» The task: Scan the records below for the line containing "(259, 259) = (352, 446): blue ring -> none" and the line containing "(129, 337) = (286, 541): purple". Copy both, plus every line between, exactly.

(Excerpted records begins)

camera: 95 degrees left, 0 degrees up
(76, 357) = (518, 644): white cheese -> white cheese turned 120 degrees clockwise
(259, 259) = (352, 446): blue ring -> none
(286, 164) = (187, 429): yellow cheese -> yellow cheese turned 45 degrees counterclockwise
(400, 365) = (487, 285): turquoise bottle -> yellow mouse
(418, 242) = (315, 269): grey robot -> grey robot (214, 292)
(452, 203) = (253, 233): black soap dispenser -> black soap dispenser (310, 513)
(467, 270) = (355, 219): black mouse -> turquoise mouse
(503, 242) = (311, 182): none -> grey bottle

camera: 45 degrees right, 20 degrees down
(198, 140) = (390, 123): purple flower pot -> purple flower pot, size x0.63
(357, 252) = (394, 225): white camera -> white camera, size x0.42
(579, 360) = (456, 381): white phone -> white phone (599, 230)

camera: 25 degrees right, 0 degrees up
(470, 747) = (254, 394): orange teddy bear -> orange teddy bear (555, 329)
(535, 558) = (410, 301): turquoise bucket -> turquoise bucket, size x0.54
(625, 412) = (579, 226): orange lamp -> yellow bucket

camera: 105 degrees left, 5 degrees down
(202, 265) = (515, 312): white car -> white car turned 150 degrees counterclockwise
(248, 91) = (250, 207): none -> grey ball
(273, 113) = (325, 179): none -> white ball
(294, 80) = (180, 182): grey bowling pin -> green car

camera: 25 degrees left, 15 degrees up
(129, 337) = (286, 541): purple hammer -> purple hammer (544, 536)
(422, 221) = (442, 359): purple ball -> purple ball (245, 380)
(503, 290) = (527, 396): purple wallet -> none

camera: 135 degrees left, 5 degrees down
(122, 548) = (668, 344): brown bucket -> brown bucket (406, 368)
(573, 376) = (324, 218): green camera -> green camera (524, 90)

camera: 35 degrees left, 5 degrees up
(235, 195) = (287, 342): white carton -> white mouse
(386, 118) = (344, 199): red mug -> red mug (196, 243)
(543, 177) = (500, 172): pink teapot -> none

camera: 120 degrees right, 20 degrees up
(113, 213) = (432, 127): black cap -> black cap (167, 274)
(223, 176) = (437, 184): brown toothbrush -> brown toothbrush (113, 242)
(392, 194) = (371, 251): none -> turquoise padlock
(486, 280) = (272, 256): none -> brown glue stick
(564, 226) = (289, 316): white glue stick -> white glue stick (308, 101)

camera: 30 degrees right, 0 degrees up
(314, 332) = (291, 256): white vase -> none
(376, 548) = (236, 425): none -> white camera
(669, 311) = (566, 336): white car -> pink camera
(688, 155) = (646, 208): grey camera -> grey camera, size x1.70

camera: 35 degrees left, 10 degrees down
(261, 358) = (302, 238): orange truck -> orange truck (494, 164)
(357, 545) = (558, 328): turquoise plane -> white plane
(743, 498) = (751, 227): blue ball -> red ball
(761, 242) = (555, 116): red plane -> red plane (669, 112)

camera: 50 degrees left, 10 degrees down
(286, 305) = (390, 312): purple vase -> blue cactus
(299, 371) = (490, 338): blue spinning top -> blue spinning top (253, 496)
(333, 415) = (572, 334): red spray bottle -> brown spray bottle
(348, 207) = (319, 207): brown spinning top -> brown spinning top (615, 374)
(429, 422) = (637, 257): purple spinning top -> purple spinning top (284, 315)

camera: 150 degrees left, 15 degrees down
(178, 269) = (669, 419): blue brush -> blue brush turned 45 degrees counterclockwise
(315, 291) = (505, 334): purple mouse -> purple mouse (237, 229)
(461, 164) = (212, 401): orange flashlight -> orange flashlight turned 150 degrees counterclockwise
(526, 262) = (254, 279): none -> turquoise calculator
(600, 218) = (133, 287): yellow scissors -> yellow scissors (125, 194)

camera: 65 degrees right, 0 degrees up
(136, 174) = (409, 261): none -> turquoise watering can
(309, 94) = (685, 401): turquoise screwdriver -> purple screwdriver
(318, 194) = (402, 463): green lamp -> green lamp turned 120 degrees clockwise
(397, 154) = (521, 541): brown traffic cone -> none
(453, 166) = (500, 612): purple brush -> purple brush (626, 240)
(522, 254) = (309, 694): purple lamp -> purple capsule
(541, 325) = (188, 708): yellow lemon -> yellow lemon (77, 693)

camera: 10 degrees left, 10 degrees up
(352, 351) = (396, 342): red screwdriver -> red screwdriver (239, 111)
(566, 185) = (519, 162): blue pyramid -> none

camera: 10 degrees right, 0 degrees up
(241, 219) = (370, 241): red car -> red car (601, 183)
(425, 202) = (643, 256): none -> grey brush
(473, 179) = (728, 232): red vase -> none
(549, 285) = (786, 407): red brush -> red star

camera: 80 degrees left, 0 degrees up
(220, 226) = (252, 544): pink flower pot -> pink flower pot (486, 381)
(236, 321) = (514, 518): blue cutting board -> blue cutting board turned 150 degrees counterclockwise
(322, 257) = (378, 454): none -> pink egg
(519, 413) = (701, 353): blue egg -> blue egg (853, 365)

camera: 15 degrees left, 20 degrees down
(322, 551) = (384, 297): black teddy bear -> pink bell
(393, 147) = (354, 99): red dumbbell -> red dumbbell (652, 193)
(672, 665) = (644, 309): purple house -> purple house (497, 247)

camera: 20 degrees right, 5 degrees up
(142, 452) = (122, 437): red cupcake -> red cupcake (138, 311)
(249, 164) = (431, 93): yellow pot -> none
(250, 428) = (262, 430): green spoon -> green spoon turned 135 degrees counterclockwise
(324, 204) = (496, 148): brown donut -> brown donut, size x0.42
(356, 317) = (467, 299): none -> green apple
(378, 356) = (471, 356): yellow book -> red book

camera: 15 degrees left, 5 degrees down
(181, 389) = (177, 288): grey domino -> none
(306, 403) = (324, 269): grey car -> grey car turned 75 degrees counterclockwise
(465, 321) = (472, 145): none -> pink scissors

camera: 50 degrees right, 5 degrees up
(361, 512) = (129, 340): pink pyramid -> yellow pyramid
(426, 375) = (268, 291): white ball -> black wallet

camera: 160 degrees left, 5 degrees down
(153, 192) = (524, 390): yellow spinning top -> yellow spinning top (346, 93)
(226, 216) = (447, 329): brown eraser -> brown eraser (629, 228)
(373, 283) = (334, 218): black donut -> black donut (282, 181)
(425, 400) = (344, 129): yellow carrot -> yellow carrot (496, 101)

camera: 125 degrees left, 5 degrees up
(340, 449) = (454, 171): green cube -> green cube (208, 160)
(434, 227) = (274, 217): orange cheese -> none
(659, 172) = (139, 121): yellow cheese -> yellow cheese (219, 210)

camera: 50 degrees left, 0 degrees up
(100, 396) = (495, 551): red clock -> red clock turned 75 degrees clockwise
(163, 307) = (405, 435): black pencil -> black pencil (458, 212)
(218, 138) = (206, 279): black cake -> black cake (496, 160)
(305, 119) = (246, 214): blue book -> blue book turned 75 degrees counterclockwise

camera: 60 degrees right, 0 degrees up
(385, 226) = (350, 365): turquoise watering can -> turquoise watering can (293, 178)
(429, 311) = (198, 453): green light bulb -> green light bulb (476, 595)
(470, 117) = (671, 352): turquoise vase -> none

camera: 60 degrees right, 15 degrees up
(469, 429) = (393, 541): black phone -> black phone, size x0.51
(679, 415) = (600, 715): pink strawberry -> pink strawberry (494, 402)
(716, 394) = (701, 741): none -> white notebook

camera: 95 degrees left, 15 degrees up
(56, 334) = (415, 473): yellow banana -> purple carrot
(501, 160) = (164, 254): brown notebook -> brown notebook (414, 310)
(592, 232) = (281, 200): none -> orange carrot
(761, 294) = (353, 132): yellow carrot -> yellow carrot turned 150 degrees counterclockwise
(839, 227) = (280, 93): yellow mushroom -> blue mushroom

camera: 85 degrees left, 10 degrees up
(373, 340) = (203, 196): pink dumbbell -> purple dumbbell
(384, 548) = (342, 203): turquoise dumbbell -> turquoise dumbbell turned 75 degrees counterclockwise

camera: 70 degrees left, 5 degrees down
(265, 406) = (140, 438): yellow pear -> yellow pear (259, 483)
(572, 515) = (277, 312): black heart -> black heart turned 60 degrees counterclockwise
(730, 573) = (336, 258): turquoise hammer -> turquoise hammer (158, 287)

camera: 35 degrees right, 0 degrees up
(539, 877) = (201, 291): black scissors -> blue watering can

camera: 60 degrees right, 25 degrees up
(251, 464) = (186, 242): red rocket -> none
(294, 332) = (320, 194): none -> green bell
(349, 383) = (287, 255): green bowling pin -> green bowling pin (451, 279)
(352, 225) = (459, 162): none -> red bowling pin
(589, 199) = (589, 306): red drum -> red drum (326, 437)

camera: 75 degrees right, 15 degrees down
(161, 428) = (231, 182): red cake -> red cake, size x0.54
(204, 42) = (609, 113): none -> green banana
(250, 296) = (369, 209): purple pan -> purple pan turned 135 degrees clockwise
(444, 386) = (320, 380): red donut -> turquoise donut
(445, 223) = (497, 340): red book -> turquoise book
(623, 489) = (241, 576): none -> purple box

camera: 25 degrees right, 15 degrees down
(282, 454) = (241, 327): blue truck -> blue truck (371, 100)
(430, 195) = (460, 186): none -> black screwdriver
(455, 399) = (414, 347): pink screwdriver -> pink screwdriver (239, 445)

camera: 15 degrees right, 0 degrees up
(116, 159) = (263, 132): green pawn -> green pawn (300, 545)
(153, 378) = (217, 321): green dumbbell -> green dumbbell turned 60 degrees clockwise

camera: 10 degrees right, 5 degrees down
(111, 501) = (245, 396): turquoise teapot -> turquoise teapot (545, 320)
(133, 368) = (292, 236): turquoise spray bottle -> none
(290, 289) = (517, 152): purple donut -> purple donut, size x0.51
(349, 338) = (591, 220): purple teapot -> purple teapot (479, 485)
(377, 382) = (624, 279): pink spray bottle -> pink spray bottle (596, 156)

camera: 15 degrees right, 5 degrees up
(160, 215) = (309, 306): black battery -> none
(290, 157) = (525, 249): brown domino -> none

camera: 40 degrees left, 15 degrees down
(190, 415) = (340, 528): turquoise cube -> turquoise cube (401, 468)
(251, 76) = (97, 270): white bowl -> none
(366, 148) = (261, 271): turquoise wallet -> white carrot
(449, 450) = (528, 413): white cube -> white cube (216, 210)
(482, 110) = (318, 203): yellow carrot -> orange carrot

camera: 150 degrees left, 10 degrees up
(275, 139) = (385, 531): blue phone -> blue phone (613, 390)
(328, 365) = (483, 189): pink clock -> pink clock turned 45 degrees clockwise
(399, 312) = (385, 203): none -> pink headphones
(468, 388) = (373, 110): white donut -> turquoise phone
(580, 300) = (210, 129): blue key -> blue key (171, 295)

(Excerpted records ends)

» Answer box:
(259, 259) = (352, 446): blue ring -> none
(286, 164) = (187, 429): yellow cheese -> yellow cheese turned 45 degrees counterclockwise
(400, 365) = (487, 285): turquoise bottle -> yellow mouse
(418, 242) = (315, 269): grey robot -> grey robot (214, 292)
(452, 203) = (253, 233): black soap dispenser -> black soap dispenser (310, 513)
(467, 270) = (355, 219): black mouse -> turquoise mouse
(503, 242) = (311, 182): none -> grey bottle

camera: 45 degrees right, 20 degrees down
(198, 140) = (390, 123): purple flower pot -> purple flower pot, size x0.63
(357, 252) = (394, 225): white camera -> white camera, size x0.42
(579, 360) = (456, 381): white phone -> white phone (599, 230)

camera: 25 degrees right, 0 degrees up
(470, 747) = (254, 394): orange teddy bear -> orange teddy bear (555, 329)
(535, 558) = (410, 301): turquoise bucket -> turquoise bucket, size x0.54
(625, 412) = (579, 226): orange lamp -> yellow bucket

camera: 105 degrees left, 5 degrees down
(202, 265) = (515, 312): white car -> white car turned 150 degrees counterclockwise
(248, 91) = (250, 207): none -> grey ball
(273, 113) = (325, 179): none -> white ball
(294, 80) = (180, 182): grey bowling pin -> green car

camera: 25 degrees left, 15 degrees up
(129, 337) = (286, 541): purple hammer -> purple hammer (544, 536)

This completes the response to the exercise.